(Problem): Would you find each line in the entries below with the string "phone" and copy it?
-------- Recorded data --------
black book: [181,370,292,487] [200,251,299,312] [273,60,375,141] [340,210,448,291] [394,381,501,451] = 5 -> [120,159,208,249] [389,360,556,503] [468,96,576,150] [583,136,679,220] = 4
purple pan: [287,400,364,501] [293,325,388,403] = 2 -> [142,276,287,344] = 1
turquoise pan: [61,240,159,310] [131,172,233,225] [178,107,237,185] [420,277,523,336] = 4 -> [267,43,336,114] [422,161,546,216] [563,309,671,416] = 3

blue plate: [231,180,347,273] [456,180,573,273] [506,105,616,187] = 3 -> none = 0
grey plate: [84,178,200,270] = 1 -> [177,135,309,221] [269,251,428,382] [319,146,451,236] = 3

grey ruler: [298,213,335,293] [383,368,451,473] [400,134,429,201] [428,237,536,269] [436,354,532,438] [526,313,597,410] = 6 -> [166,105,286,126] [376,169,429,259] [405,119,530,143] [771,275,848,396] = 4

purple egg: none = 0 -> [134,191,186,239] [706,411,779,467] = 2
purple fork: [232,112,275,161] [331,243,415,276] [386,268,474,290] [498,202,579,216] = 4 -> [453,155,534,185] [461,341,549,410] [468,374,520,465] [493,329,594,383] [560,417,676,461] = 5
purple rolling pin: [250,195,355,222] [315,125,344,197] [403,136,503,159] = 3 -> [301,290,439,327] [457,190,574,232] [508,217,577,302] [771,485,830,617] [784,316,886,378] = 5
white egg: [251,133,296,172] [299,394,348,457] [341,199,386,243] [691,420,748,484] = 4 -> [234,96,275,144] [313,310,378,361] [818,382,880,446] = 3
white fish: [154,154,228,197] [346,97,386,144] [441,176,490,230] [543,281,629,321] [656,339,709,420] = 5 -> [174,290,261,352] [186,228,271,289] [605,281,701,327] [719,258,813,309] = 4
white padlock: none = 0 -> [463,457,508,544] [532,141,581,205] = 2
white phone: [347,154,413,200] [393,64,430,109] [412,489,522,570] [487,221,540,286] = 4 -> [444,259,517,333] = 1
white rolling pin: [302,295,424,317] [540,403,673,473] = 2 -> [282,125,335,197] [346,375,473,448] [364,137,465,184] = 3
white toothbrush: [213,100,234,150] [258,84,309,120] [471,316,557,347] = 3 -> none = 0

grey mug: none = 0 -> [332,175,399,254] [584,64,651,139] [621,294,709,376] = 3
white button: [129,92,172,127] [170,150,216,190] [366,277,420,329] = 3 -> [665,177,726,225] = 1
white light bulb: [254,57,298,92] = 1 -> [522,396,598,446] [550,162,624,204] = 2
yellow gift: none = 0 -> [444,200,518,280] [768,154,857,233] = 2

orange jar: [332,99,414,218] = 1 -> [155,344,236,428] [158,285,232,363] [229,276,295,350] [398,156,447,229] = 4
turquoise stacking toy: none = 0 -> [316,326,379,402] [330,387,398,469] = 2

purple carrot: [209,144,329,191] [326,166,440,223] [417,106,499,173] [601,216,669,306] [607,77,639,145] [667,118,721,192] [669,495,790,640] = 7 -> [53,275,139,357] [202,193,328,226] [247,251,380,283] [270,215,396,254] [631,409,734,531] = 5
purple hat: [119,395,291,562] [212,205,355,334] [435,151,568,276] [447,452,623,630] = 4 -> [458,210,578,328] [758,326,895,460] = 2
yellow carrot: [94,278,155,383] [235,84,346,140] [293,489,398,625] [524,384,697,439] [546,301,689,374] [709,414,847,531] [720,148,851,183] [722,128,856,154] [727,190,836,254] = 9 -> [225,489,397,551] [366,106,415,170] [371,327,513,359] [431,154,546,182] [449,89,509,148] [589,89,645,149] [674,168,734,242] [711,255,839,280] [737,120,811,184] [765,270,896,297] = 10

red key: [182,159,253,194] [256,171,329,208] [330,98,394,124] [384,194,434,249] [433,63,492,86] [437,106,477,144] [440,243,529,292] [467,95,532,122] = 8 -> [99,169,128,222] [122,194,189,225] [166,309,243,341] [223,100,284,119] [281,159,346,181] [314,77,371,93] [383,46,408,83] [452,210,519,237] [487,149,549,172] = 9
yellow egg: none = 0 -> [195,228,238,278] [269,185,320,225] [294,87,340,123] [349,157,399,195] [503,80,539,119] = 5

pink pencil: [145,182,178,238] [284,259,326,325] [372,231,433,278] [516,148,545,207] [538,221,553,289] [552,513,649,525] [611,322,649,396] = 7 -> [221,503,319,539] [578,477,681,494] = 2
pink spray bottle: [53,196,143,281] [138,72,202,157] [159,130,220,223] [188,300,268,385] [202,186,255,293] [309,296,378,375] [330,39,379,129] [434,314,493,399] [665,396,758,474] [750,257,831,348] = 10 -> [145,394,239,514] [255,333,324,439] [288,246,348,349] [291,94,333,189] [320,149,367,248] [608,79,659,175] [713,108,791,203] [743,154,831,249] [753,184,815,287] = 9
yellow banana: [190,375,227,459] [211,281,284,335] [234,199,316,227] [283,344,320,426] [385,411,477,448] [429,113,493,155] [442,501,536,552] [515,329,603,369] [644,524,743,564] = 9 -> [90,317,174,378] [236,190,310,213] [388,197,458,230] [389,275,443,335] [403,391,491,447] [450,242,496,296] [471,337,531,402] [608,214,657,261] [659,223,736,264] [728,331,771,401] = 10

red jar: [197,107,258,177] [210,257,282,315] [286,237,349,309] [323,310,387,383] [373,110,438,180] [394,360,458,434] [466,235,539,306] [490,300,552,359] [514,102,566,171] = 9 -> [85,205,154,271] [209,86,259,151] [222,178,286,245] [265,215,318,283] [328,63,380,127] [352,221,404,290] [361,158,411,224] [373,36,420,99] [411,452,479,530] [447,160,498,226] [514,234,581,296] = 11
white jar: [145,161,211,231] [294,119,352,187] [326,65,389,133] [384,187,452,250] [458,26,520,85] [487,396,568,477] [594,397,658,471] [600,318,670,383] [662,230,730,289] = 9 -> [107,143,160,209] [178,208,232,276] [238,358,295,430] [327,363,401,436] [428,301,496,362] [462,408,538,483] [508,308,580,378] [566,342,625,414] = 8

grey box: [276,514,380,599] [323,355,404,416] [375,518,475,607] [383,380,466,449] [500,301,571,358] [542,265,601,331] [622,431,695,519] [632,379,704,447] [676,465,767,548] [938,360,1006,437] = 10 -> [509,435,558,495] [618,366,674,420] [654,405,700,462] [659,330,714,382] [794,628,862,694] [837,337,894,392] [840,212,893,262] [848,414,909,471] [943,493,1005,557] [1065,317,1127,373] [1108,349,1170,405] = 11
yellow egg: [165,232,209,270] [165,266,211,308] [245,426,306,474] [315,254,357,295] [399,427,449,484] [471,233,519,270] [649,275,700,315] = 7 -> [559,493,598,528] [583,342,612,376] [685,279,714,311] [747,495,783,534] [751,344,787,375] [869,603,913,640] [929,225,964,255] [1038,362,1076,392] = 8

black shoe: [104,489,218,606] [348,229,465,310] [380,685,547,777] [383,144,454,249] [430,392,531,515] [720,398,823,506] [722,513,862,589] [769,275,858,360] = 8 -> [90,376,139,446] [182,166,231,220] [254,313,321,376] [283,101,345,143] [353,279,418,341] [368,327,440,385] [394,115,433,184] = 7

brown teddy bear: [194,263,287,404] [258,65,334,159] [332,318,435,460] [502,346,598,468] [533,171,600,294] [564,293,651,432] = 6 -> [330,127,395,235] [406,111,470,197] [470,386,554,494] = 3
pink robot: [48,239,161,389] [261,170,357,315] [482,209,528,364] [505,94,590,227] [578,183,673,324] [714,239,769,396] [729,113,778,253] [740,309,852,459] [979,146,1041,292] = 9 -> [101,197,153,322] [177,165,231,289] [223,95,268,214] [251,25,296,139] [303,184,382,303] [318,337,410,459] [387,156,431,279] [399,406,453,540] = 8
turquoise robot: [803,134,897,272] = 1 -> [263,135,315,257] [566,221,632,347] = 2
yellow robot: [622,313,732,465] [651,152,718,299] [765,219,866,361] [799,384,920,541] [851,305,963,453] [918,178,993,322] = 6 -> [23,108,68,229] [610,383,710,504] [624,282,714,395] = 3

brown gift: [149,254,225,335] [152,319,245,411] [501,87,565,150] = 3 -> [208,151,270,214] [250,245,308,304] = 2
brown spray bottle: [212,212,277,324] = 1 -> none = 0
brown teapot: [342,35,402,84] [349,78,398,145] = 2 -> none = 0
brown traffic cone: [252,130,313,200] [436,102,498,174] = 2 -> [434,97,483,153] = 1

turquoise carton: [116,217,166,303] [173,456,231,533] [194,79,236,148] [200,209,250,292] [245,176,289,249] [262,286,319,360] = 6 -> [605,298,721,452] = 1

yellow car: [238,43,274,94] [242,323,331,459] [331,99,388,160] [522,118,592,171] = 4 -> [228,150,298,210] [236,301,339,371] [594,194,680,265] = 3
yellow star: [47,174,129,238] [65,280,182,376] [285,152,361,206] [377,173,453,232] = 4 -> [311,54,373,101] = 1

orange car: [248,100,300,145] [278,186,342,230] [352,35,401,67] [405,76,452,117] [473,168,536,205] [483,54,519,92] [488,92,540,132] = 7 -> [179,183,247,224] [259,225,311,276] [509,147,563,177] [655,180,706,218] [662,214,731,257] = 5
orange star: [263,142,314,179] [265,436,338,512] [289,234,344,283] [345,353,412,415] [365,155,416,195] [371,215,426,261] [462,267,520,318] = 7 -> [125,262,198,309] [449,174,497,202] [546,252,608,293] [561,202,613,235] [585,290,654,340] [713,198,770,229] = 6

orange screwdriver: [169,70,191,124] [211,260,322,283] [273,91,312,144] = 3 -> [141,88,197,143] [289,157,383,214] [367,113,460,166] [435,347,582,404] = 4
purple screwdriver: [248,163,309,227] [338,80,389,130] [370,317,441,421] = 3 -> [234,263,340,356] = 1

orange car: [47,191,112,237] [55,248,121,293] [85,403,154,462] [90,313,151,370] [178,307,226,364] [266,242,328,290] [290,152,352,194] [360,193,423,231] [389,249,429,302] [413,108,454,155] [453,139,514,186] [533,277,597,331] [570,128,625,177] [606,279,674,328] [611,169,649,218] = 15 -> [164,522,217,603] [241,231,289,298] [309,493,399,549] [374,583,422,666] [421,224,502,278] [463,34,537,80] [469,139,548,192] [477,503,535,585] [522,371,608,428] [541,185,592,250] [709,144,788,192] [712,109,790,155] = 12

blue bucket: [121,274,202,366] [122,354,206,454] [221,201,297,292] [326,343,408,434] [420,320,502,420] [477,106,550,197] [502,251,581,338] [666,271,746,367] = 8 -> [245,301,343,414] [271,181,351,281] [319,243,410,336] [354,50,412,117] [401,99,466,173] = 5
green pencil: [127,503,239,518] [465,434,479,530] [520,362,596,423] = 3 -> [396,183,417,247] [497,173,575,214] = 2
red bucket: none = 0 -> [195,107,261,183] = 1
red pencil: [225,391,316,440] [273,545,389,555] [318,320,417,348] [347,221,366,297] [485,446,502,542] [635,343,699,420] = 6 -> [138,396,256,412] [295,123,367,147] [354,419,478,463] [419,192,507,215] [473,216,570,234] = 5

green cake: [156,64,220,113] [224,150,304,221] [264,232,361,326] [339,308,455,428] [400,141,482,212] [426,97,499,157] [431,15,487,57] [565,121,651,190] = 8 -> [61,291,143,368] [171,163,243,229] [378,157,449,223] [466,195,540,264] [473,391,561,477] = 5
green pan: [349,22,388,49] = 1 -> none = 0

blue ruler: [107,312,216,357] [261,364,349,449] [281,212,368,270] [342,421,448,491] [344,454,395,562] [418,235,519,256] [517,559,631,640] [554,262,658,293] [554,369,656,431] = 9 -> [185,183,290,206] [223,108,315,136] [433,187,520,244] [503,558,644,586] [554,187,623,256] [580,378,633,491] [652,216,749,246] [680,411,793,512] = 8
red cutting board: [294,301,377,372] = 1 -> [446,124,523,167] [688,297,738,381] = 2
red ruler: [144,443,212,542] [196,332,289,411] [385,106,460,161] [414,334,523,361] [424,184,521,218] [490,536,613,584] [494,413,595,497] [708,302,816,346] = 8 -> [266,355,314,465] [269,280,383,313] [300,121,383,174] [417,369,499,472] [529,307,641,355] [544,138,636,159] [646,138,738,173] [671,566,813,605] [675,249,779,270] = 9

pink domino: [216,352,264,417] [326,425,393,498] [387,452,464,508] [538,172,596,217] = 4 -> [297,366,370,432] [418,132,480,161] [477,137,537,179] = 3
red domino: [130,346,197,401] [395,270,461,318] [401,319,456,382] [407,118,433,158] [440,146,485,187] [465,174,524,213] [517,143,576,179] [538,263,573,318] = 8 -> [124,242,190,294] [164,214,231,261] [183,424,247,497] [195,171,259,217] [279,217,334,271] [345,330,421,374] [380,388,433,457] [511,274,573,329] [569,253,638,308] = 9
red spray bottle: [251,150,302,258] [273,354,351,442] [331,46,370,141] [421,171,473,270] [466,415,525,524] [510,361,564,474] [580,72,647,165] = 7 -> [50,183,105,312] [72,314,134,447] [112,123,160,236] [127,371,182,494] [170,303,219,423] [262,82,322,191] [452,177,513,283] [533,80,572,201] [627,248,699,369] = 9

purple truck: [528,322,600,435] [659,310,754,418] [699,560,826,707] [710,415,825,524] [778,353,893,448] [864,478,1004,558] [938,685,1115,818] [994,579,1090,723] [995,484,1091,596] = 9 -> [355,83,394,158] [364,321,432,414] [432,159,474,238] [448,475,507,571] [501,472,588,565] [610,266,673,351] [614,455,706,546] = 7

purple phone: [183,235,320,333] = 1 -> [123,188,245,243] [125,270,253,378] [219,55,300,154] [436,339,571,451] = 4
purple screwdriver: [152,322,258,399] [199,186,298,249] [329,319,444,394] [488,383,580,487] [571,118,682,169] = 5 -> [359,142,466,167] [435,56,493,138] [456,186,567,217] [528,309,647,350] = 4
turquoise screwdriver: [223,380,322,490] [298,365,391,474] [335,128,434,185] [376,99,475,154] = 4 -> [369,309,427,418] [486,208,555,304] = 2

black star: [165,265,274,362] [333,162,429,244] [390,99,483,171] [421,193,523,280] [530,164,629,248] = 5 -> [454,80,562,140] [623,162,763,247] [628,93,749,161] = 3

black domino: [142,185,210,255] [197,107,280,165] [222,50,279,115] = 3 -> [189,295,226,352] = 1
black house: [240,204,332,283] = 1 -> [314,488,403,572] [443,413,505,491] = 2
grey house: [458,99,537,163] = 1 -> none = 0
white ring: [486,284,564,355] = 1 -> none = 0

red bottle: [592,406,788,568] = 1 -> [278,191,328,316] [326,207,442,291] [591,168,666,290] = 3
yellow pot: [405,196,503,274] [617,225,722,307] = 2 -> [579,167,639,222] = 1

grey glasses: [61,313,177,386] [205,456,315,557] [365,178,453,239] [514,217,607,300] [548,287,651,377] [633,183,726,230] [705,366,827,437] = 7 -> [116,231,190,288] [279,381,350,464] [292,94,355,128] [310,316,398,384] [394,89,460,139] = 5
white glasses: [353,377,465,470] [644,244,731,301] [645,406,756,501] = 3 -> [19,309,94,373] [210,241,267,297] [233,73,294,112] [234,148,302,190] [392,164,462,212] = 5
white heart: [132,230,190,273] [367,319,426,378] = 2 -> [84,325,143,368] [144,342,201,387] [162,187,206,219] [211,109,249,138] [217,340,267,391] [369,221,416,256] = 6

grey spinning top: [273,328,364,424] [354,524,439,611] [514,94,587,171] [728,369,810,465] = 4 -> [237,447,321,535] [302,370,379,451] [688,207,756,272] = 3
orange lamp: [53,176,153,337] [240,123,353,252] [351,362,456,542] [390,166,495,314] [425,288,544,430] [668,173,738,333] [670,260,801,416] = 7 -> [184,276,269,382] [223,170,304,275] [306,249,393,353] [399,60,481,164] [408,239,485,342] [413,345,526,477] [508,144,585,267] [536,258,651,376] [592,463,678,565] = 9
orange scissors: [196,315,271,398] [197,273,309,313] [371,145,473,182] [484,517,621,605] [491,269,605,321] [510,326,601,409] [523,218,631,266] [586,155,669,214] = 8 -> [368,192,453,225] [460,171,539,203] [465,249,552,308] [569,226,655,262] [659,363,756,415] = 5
--------
(Result for this task):
white phone: [347,154,413,200] [393,64,430,109] [412,489,522,570] [487,221,540,286] = 4 -> [444,259,517,333] = 1
purple phone: [183,235,320,333] = 1 -> [123,188,245,243] [125,270,253,378] [219,55,300,154] [436,339,571,451] = 4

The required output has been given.